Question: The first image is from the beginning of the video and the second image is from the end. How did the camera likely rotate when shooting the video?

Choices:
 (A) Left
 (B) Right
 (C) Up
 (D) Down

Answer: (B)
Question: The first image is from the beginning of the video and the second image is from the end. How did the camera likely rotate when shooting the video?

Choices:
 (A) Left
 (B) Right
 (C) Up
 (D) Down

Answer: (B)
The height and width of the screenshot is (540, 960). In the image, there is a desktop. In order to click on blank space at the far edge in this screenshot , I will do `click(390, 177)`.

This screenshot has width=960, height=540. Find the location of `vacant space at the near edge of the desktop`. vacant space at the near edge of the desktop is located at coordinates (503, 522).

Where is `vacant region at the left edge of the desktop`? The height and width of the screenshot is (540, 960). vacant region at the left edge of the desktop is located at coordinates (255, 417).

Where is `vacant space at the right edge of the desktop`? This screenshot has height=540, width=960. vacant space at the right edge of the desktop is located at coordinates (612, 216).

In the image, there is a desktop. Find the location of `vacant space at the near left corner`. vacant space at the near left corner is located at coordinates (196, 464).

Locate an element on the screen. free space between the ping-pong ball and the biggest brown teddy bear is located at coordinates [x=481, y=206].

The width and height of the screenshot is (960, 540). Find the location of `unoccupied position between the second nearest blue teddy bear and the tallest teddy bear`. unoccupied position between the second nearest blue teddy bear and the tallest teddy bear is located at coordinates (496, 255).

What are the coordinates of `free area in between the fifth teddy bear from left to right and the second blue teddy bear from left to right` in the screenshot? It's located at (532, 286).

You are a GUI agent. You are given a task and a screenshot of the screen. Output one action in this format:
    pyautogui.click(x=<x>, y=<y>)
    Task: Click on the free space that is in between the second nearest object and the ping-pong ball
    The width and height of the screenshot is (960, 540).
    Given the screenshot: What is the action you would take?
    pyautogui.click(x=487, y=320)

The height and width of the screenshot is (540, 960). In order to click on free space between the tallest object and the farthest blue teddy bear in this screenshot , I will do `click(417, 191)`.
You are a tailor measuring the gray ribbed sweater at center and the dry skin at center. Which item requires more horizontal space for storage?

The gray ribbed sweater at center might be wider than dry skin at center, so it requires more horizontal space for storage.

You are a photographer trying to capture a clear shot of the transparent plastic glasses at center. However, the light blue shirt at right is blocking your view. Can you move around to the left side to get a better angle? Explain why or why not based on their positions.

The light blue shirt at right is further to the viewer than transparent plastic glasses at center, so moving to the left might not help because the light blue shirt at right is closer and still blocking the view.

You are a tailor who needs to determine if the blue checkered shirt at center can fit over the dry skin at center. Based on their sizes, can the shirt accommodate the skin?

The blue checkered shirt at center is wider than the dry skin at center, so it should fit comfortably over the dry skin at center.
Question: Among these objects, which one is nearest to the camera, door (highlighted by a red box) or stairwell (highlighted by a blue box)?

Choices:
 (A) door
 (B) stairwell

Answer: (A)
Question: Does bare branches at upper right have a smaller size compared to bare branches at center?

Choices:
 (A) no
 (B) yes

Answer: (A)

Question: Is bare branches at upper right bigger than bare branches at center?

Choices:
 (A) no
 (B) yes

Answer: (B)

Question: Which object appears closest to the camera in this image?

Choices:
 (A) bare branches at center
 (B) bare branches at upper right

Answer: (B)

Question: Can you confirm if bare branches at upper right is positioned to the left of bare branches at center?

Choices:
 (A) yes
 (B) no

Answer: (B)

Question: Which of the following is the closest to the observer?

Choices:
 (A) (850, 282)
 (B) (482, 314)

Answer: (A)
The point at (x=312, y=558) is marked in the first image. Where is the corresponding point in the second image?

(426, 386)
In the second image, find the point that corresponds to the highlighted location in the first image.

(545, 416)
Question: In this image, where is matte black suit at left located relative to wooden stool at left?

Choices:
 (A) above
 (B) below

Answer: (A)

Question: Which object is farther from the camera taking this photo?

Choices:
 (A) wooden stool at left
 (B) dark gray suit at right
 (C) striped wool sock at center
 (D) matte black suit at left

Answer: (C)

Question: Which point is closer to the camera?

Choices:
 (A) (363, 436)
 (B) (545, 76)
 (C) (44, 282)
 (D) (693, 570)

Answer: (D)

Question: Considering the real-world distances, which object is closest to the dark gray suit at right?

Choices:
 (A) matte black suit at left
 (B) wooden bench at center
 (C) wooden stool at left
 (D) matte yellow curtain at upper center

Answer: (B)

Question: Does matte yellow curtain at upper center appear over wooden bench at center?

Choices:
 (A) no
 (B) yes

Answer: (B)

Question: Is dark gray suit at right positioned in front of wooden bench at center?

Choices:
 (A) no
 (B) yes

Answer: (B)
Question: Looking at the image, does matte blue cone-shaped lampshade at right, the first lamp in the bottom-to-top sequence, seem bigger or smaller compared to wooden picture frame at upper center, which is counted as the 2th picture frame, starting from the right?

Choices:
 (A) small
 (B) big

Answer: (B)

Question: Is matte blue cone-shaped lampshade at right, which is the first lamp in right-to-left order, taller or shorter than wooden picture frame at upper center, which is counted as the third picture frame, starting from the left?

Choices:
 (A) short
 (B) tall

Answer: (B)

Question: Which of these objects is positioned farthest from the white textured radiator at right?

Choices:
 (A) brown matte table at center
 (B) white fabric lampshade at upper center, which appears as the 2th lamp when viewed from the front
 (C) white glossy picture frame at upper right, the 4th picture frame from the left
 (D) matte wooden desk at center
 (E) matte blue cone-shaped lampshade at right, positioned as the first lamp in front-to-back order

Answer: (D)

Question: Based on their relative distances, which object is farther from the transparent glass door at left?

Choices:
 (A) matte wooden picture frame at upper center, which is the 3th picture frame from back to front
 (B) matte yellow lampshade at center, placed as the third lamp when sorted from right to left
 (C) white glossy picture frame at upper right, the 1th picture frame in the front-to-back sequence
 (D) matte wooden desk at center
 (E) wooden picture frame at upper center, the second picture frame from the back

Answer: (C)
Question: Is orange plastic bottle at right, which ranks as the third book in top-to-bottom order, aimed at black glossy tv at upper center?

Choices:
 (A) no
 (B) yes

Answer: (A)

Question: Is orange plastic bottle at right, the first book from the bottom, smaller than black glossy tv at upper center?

What is expected: Rewrite all the records above, changing every occurrence of "ping-pong ball" to "table tennis ball" and leaving everything else as it is.

The answer:
Question: The first image is from the beginning of the video and the second image is from the end. How did the camera likely rotate when shooting the video?

Choices:
 (A) Left
 (B) Right
 (C) Up
 (D) Down

Answer: (B)
Question: The first image is from the beginning of the video and the second image is from the end. How did the camera likely rotate when shooting the video?

Choices:
 (A) Left
 (B) Right
 (C) Up
 (D) Down

Answer: (B)
The height and width of the screenshot is (540, 960). In the image, there is a desktop. In order to click on blank space at the far edge in this screenshot , I will do `click(390, 177)`.

This screenshot has width=960, height=540. Find the location of `vacant space at the near edge of the desktop`. vacant space at the near edge of the desktop is located at coordinates (503, 522).

Where is `vacant region at the left edge of the desktop`? The height and width of the screenshot is (540, 960). vacant region at the left edge of the desktop is located at coordinates (255, 417).

Where is `vacant space at the right edge of the desktop`? This screenshot has height=540, width=960. vacant space at the right edge of the desktop is located at coordinates (612, 216).

In the image, there is a desktop. Find the location of `vacant space at the near left corner`. vacant space at the near left corner is located at coordinates (196, 464).

Locate an element on the screen. free space between the table tennis ball and the biggest brown teddy bear is located at coordinates [x=481, y=206].

The width and height of the screenshot is (960, 540). Find the location of `unoccupied position between the second nearest blue teddy bear and the tallest teddy bear`. unoccupied position between the second nearest blue teddy bear and the tallest teddy bear is located at coordinates (496, 255).

What are the coordinates of `free area in between the fifth teddy bear from left to right and the second blue teddy bear from left to right` in the screenshot? It's located at (532, 286).

You are a GUI agent. You are given a task and a screenshot of the screen. Output one action in this format:
    pyautogui.click(x=<x>, y=<y>)
    Task: Click on the free space that is in between the second nearest object and the table tennis ball
    The width and height of the screenshot is (960, 540).
    Given the screenshot: What is the action you would take?
    pyautogui.click(x=487, y=320)

The height and width of the screenshot is (540, 960). In order to click on free space between the tallest object and the farthest blue teddy bear in this screenshot , I will do `click(417, 191)`.
You are a tailor measuring the gray ribbed sweater at center and the dry skin at center. Which item requires more horizontal space for storage?

The gray ribbed sweater at center might be wider than dry skin at center, so it requires more horizontal space for storage.

You are a photographer trying to capture a clear shot of the transparent plastic glasses at center. However, the light blue shirt at right is blocking your view. Can you move around to the left side to get a better angle? Explain why or why not based on their positions.

The light blue shirt at right is further to the viewer than transparent plastic glasses at center, so moving to the left might not help because the light blue shirt at right is closer and still blocking the view.

You are a tailor who needs to determine if the blue checkered shirt at center can fit over the dry skin at center. Based on their sizes, can the shirt accommodate the skin?

The blue checkered shirt at center is wider than the dry skin at center, so it should fit comfortably over the dry skin at center.
Question: Among these objects, which one is nearest to the camera, door (highlighted by a red box) or stairwell (highlighted by a blue box)?

Choices:
 (A) door
 (B) stairwell

Answer: (A)
Question: Does bare branches at upper right have a smaller size compared to bare branches at center?

Choices:
 (A) no
 (B) yes

Answer: (A)

Question: Is bare branches at upper right bigger than bare branches at center?

Choices:
 (A) no
 (B) yes

Answer: (B)

Question: Which object appears closest to the camera in this image?

Choices:
 (A) bare branches at center
 (B) bare branches at upper right

Answer: (B)

Question: Can you confirm if bare branches at upper right is positioned to the left of bare branches at center?

Choices:
 (A) yes
 (B) no

Answer: (B)

Question: Which of the following is the closest to the observer?

Choices:
 (A) (850, 282)
 (B) (482, 314)

Answer: (A)
The point at (x=312, y=558) is marked in the first image. Where is the corresponding point in the second image?

(426, 386)
In the second image, find the point that corresponds to the highlighted location in the first image.

(545, 416)
Question: In this image, where is matte black suit at left located relative to wooden stool at left?

Choices:
 (A) above
 (B) below

Answer: (A)

Question: Which object is farther from the camera taking this photo?

Choices:
 (A) wooden stool at left
 (B) dark gray suit at right
 (C) striped wool sock at center
 (D) matte black suit at left

Answer: (C)

Question: Which point is closer to the camera?

Choices:
 (A) (363, 436)
 (B) (545, 76)
 (C) (44, 282)
 (D) (693, 570)

Answer: (D)

Question: Considering the real-world distances, which object is closest to the dark gray suit at right?

Choices:
 (A) matte black suit at left
 (B) wooden bench at center
 (C) wooden stool at left
 (D) matte yellow curtain at upper center

Answer: (B)

Question: Does matte yellow curtain at upper center appear over wooden bench at center?

Choices:
 (A) no
 (B) yes

Answer: (B)

Question: Is dark gray suit at right positioned in front of wooden bench at center?

Choices:
 (A) no
 (B) yes

Answer: (B)
Question: Looking at the image, does matte blue cone-shaped lampshade at right, the first lamp in the bottom-to-top sequence, seem bigger or smaller compared to wooden picture frame at upper center, which is counted as the 2th picture frame, starting from the right?

Choices:
 (A) small
 (B) big

Answer: (B)

Question: Is matte blue cone-shaped lampshade at right, which is the first lamp in right-to-left order, taller or shorter than wooden picture frame at upper center, which is counted as the third picture frame, starting from the left?

Choices:
 (A) short
 (B) tall

Answer: (B)

Question: Which of these objects is positioned farthest from the white textured radiator at right?

Choices:
 (A) brown matte table at center
 (B) white fabric lampshade at upper center, which appears as the 2th lamp when viewed from the front
 (C) white glossy picture frame at upper right, the 4th picture frame from the left
 (D) matte wooden desk at center
 (E) matte blue cone-shaped lampshade at right, positioned as the first lamp in front-to-back order

Answer: (D)

Question: Based on their relative distances, which object is farther from the transparent glass door at left?

Choices:
 (A) matte wooden picture frame at upper center, which is the 3th picture frame from back to front
 (B) matte yellow lampshade at center, placed as the third lamp when sorted from right to left
 (C) white glossy picture frame at upper right, the 1th picture frame in the front-to-back sequence
 (D) matte wooden desk at center
 (E) wooden picture frame at upper center, the second picture frame from the back

Answer: (C)
Question: Is orange plastic bottle at right, which ranks as the third book in top-to-bottom order, aimed at black glossy tv at upper center?

Choices:
 (A) no
 (B) yes

Answer: (A)

Question: Is orange plastic bottle at right, the first book from the bottom, smaller than black glossy tv at upper center?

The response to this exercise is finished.